### Aim of the exercise
Check each line of the data for "stroma" and select those that have it.

### Data for this exercise
::::::

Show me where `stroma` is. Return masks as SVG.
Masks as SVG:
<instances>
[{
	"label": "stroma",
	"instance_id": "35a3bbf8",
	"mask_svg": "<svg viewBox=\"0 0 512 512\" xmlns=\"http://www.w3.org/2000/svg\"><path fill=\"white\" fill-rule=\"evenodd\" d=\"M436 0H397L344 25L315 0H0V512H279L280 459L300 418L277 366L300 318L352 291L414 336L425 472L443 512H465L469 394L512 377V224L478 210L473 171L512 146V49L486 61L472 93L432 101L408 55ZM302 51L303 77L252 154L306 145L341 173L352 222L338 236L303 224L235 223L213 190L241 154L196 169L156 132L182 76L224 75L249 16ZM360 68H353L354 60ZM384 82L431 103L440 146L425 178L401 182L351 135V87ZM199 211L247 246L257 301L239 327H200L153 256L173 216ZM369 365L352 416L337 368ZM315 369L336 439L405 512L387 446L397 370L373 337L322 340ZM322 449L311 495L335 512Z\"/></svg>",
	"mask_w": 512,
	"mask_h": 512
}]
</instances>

::::::

### Answer for the task
Show me where `stroma` is. Return masks as SVG.
	"label": "stroma",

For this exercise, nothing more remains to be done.